Word for word, transcribe the data below from the line with "building: none -> [221,330,296,383]" to the line with "building: none -> [284,285,373,387]", keeping both of those lines.
──────
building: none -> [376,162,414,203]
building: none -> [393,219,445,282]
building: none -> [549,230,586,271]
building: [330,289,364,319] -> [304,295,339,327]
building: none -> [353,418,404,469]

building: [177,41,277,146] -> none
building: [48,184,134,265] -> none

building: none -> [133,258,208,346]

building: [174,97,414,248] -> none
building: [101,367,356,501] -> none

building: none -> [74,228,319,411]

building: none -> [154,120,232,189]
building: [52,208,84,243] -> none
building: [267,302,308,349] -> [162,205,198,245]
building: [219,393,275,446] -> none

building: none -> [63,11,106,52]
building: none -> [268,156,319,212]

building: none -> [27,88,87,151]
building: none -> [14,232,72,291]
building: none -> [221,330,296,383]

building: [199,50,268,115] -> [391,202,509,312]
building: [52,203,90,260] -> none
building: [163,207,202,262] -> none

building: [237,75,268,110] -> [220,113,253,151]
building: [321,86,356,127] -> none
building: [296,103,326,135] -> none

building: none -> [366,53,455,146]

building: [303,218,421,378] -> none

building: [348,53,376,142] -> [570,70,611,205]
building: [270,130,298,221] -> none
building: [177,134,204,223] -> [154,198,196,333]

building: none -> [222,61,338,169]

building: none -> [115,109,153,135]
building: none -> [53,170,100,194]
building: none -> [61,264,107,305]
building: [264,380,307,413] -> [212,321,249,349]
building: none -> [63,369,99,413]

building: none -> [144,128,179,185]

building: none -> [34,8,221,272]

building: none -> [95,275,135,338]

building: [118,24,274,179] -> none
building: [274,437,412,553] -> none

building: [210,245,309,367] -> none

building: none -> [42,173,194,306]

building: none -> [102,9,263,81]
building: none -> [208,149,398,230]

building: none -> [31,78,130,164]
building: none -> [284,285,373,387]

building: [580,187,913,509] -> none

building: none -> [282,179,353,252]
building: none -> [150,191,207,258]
──────
• Your solution:
building: none -> [221,330,296,383]

building: [199,50,268,115] -> [391,202,509,312]
building: [52,203,90,260] -> none
building: [163,207,202,262] -> none

building: [237,75,268,110] -> [220,113,253,151]
building: [321,86,356,127] -> none
building: [296,103,326,135] -> none

building: none -> [366,53,455,146]

building: [303,218,421,378] -> none

building: [348,53,376,142] -> [570,70,611,205]
building: [270,130,298,221] -> none
building: [177,134,204,223] -> [154,198,196,333]

building: none -> [222,61,338,169]

building: none -> [115,109,153,135]
building: none -> [53,170,100,194]
building: none -> [61,264,107,305]
building: [264,380,307,413] -> [212,321,249,349]
building: none -> [63,369,99,413]

building: none -> [144,128,179,185]

building: none -> [34,8,221,272]

building: none -> [95,275,135,338]

building: [118,24,274,179] -> none
building: [274,437,412,553] -> none

building: [210,245,309,367] -> none

building: none -> [42,173,194,306]

building: none -> [102,9,263,81]
building: none -> [208,149,398,230]

building: none -> [31,78,130,164]
building: none -> [284,285,373,387]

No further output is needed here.